PROBLEM STATEMENT – From the line containing "L2: none -> 2.2mH (CTL2, GND)" onward to the last line of the data below, copy each line exactly and add nothing.
-------- MATERIAL FOR THE TASK --------
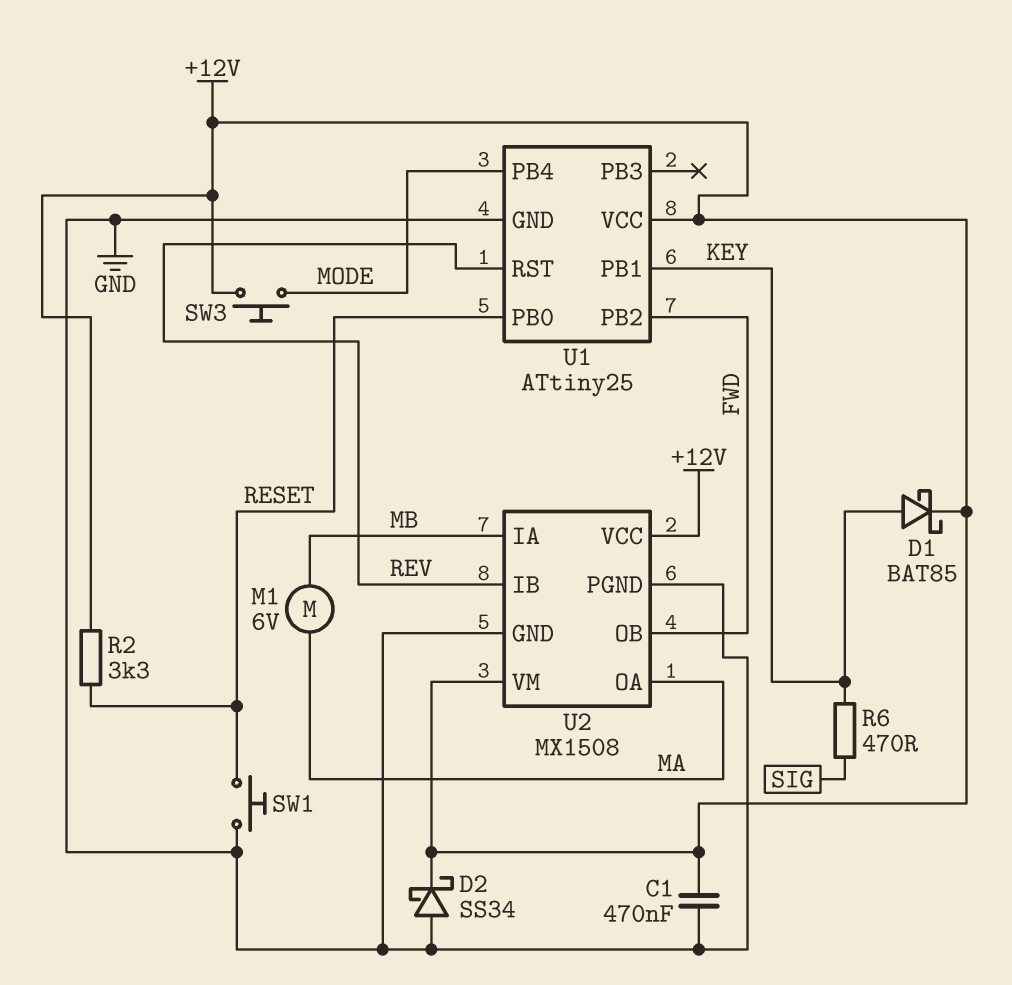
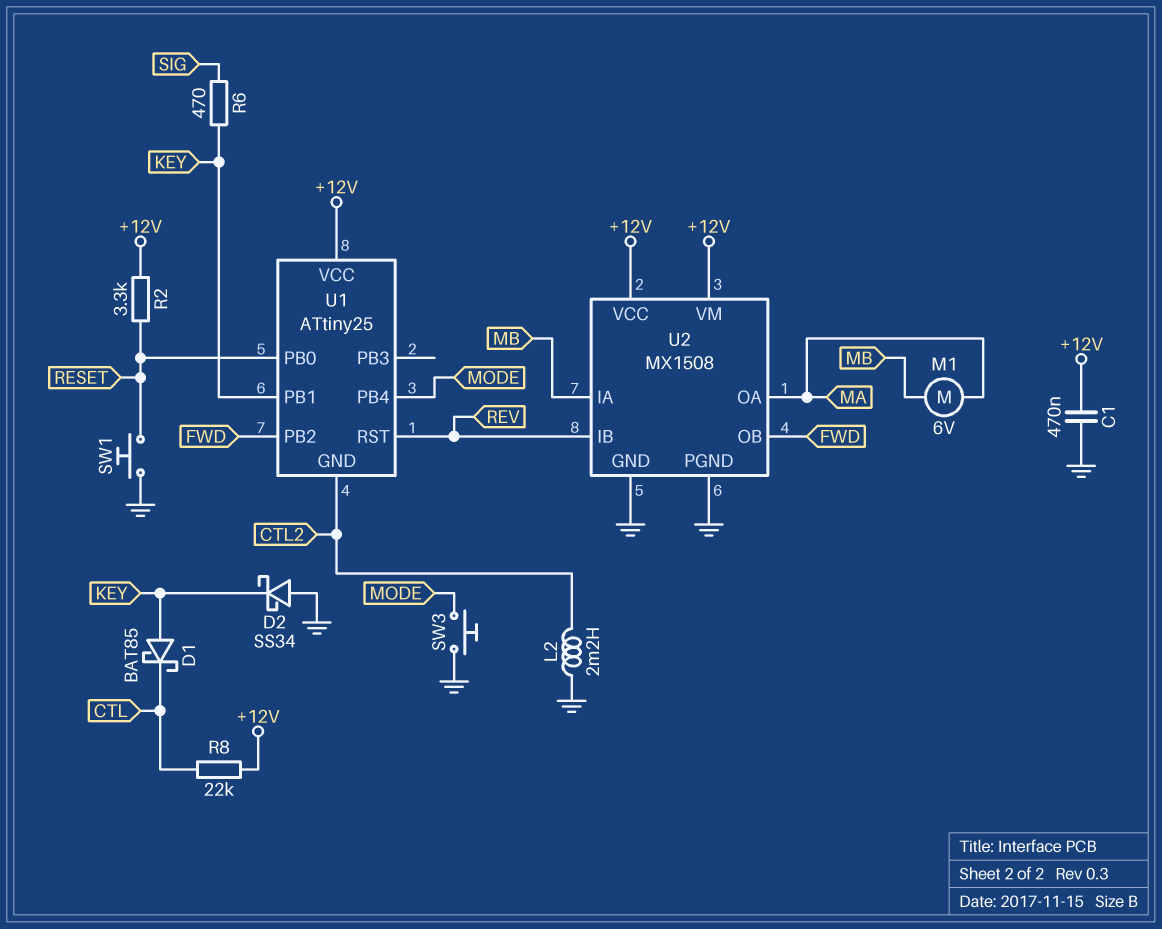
D1: schottky BAT85 (A KEY, K +12V) -> schottky BAT85 (A KEY, K CTL)
D2: schottky SS34 (A GND, K +12V) -> schottky SS34 (A GND, K KEY)
L2: none -> 2.2mH (CTL2, GND)
R8: none -> 22k (+12V, CTL)
SW3: button (+12V, MODE) -> button (GND, MODE)
U1 pin GND: GND -> CTL2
--------
WRITTEN REPLY –
L2: none -> 2.2mH (CTL2, GND)
R8: none -> 22k (+12V, CTL)
SW3: button (+12V, MODE) -> button (GND, MODE)
U1 pin GND: GND -> CTL2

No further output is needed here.